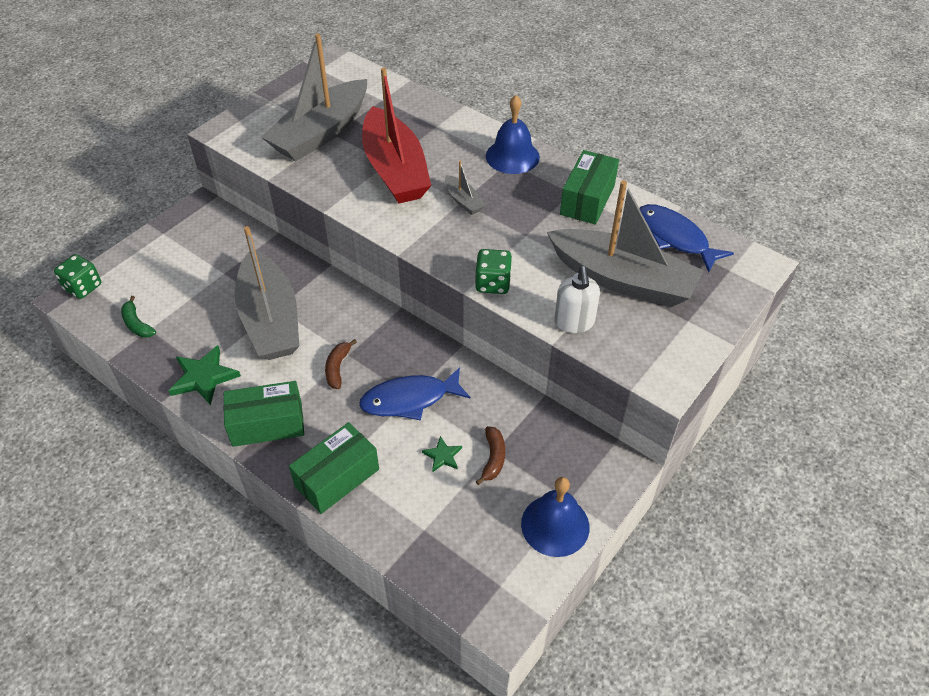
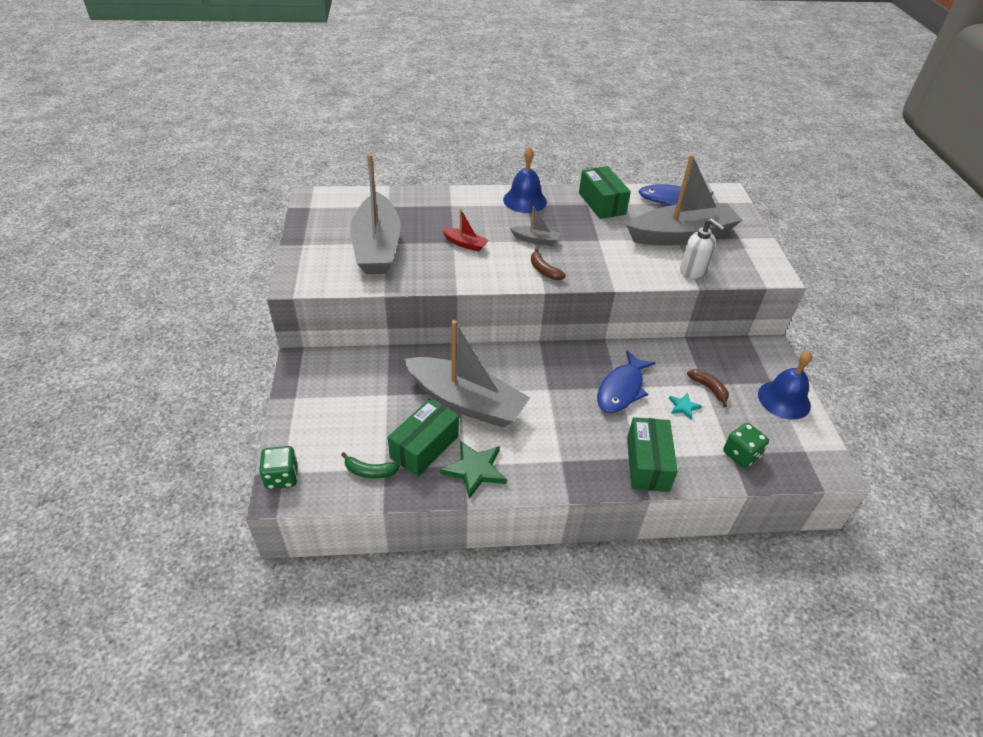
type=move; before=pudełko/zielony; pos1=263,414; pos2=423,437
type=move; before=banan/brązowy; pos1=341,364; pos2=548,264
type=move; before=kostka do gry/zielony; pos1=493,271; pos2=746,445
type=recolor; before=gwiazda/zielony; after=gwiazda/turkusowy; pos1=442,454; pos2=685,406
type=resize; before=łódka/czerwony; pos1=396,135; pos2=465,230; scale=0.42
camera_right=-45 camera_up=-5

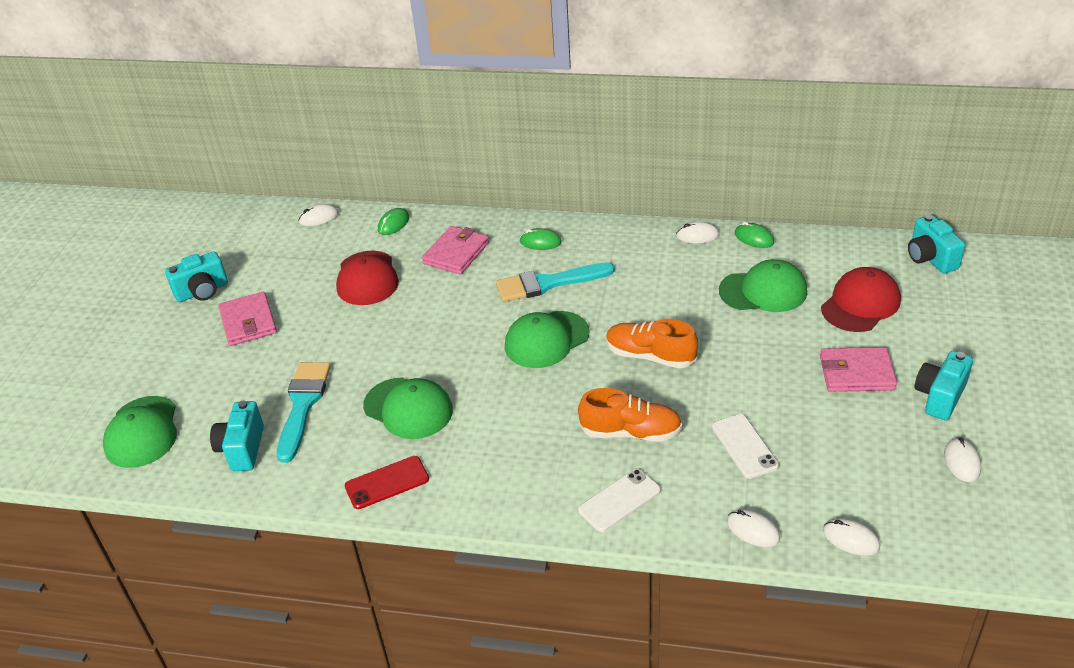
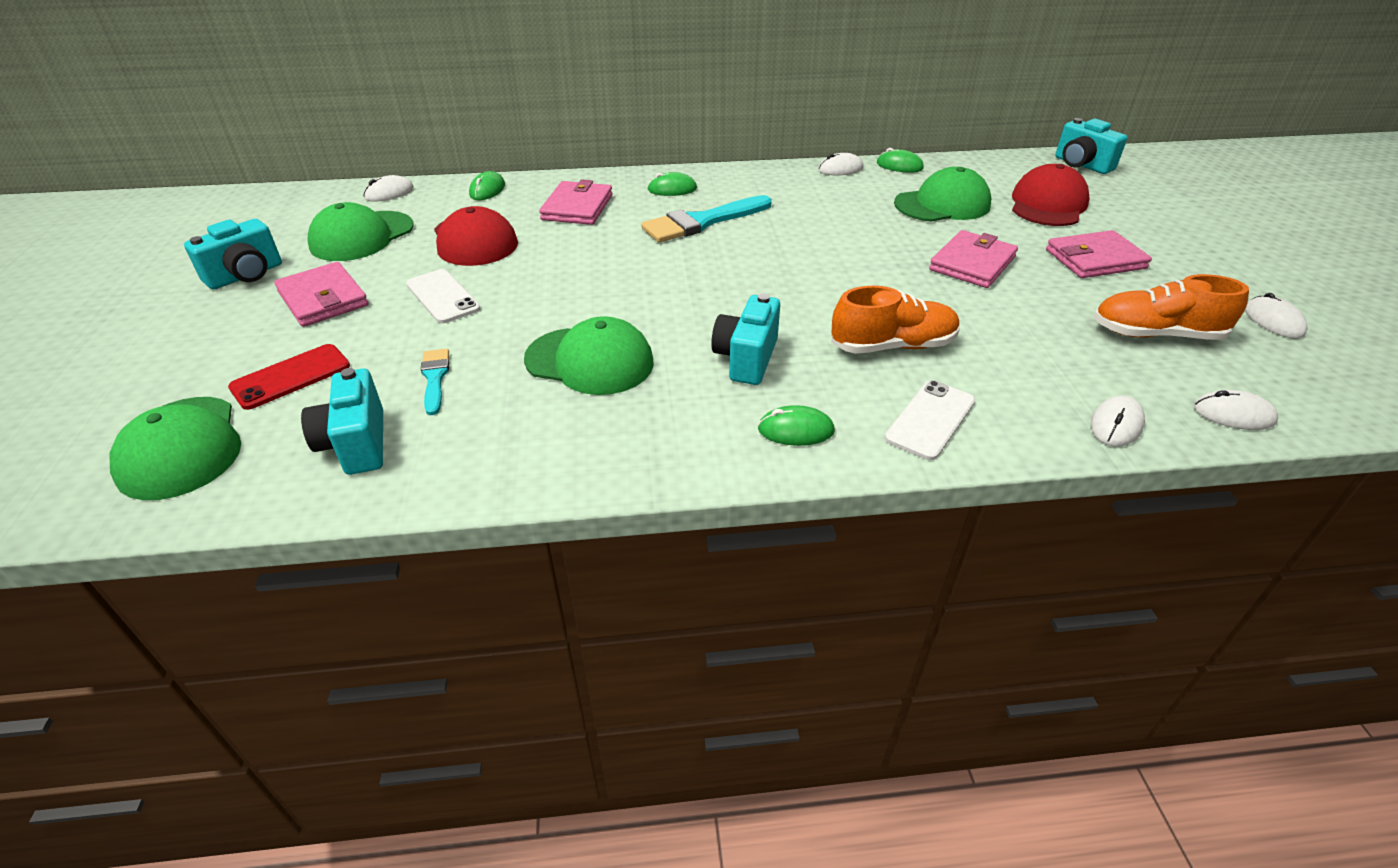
type=insert; after=myszka/zielony; pos2=796,425
type=insert; after=portfel/różowy; pos2=973,259
type=move; before=telefon/czerwony; pos1=387,482; pos2=289,377
type=move; before=czapka/zielony; pos1=547,339; pos2=360,231
type=move; before=but/pomarańczowy; pos1=652,343; pos2=1171,307
type=move; before=telefon/biały; pos1=745,446; pos2=443,296
type=move; before=aparat fotograficzny/turkusowy; pos1=943,386; pos2=745,339
type=rotate; before=myszka/biały; pos1=753,528; pos2=1118,421; turn=-75
type=resize; before=pędzel/turkusowy; pos1=304,412; pos2=435,382; scale=0.53
camera_right=-20 camera_up=0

* **Work to complete**:
Repeat the material above exactly; pictures do not belong in the copy.

* **Response to the task**:
type=move; before=pudełko/zielony; pos1=263,414; pos2=423,437
type=move; before=banan/brązowy; pos1=341,364; pos2=548,264
type=move; before=kostka do gry/zielony; pos1=493,271; pos2=746,445
type=recolor; before=gwiazda/zielony; after=gwiazda/turkusowy; pos1=442,454; pos2=685,406
type=resize; before=łódka/czerwony; pos1=396,135; pos2=465,230; scale=0.42
camera_right=-45 camera_up=-5

type=insert; after=myszka/zielony; pos2=796,425
type=insert; after=portfel/różowy; pos2=973,259
type=move; before=telefon/czerwony; pos1=387,482; pos2=289,377
type=move; before=czapka/zielony; pos1=547,339; pos2=360,231
type=move; before=but/pomarańczowy; pos1=652,343; pos2=1171,307
type=move; before=telefon/biały; pos1=745,446; pos2=443,296
type=move; before=aparat fotograficzny/turkusowy; pos1=943,386; pos2=745,339
type=rotate; before=myszka/biały; pos1=753,528; pos2=1118,421; turn=-75
type=resize; before=pędzel/turkusowy; pos1=304,412; pos2=435,382; scale=0.53
camera_right=-20 camera_up=0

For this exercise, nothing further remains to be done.